Write out the data word for word and omit every picture.

--- Recorded data ---

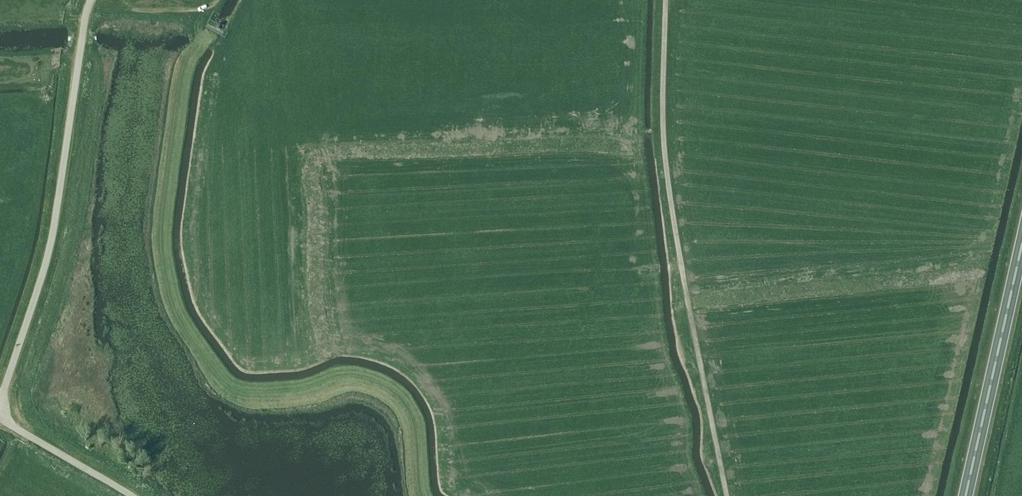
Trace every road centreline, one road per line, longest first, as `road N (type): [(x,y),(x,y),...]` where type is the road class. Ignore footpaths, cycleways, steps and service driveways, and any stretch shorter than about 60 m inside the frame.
road 1 (track): [(727,495),(671,200),(663,129),(666,0)]
road 2 (unclassified): [(90,0),(55,220),(0,400)]
road 3 (trunk): [(966,495),(1021,240)]
road 4 (unclassified): [(0,419),(132,495)]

---

- Reply to the exercise:
Trace every road centreline, one road per line, longest first, as `road N (type): [(x,y),(x,y),...]` where type is the road class. Ignore footpaths, cycleways, steps and service driveways, and any stretch shorter than about 60 m inside the frame.
road 1 (track): [(727,495),(671,200),(663,129),(666,0)]
road 2 (unclassified): [(90,0),(55,220),(0,400)]
road 3 (trunk): [(966,495),(1021,240)]
road 4 (unclassified): [(0,419),(132,495)]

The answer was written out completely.